>>>>

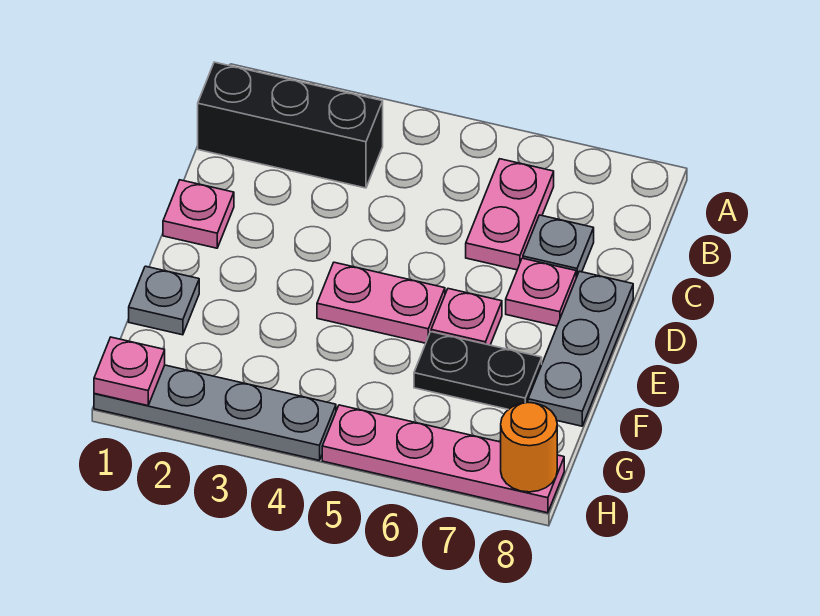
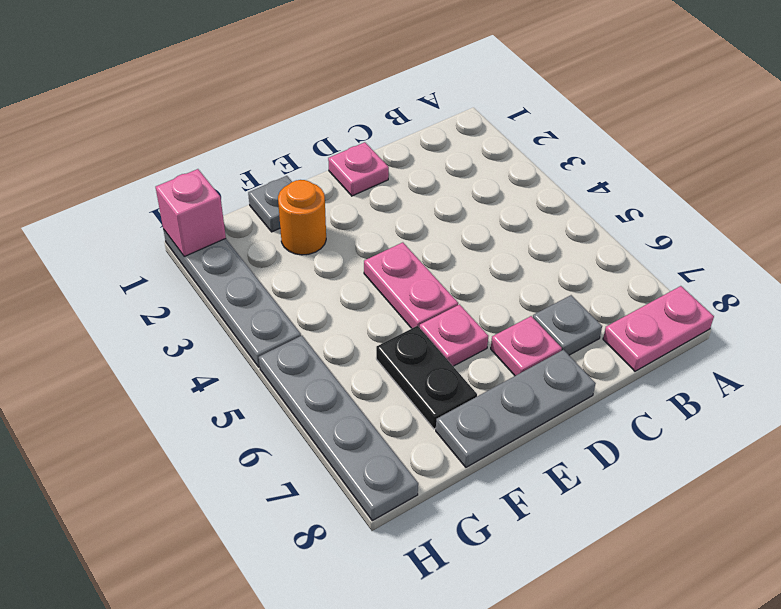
black 1x3 brick [198,62,383,188] -> none
pink 1x2 plate [466,159,554,270] -> pink 1x2 plate moved to [603,286,714,371]
pink 1x1 plate [94,337,165,406] -> pink 1x1 brick [156,169,226,257]
pink 1x4 plate [322,405,564,513] -> grey 1x4 plate [259,336,418,521]
orange 1x1 round brick [501,403,557,492] -> orange 1x1 round brick moved to [278,180,326,255]

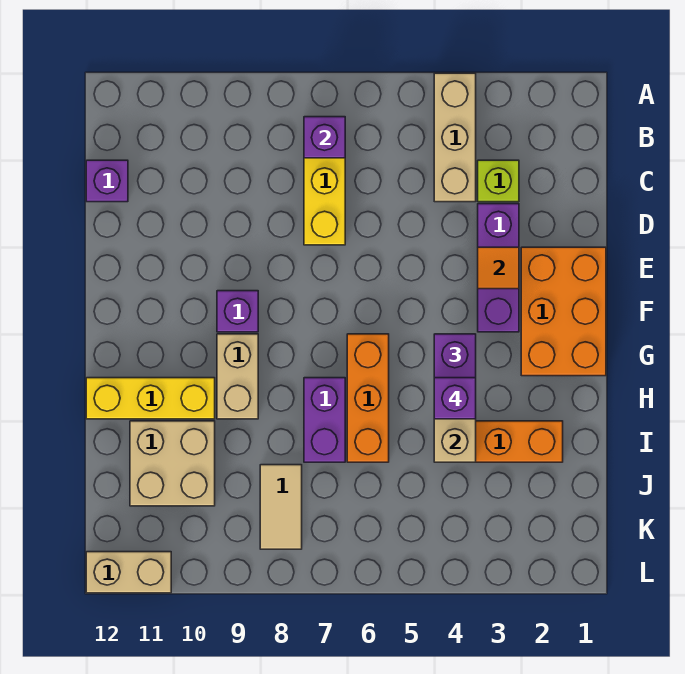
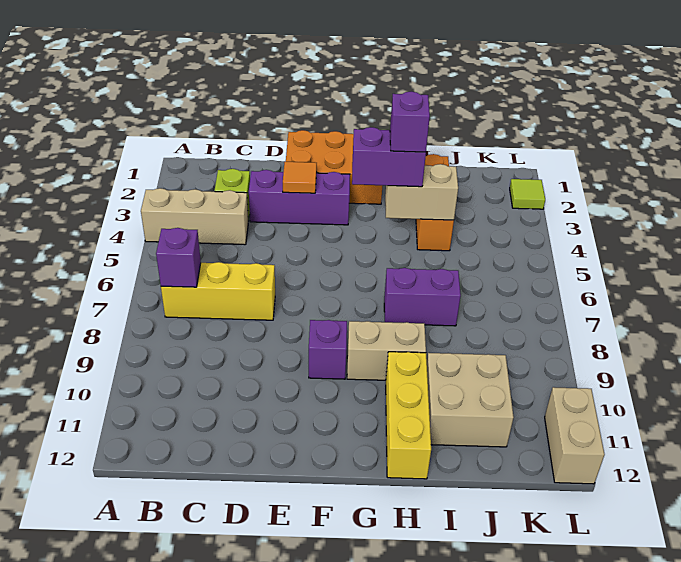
purple 1x1 brick [86,160,128,202] -> none
orange 1x3 brick [347,334,389,462] -> none
tan 1x2 tile [260,465,302,549] -> none
none -> lime 1x1 tile [510,179,545,209]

<<<<

# WHAT THE TASK REQUIRES
Nothing but the lines from the start of the records above through the line with "orange 1x3 brick [347,334,389,462] -> none" should be retyped, each exactly as written; leave out all pictures.

# EXERCISE RESULT
black 1x3 brick [198,62,383,188] -> none
pink 1x2 plate [466,159,554,270] -> pink 1x2 plate moved to [603,286,714,371]
pink 1x1 plate [94,337,165,406] -> pink 1x1 brick [156,169,226,257]
pink 1x4 plate [322,405,564,513] -> grey 1x4 plate [259,336,418,521]
orange 1x1 round brick [501,403,557,492] -> orange 1x1 round brick moved to [278,180,326,255]

purple 1x1 brick [86,160,128,202] -> none
orange 1x3 brick [347,334,389,462] -> none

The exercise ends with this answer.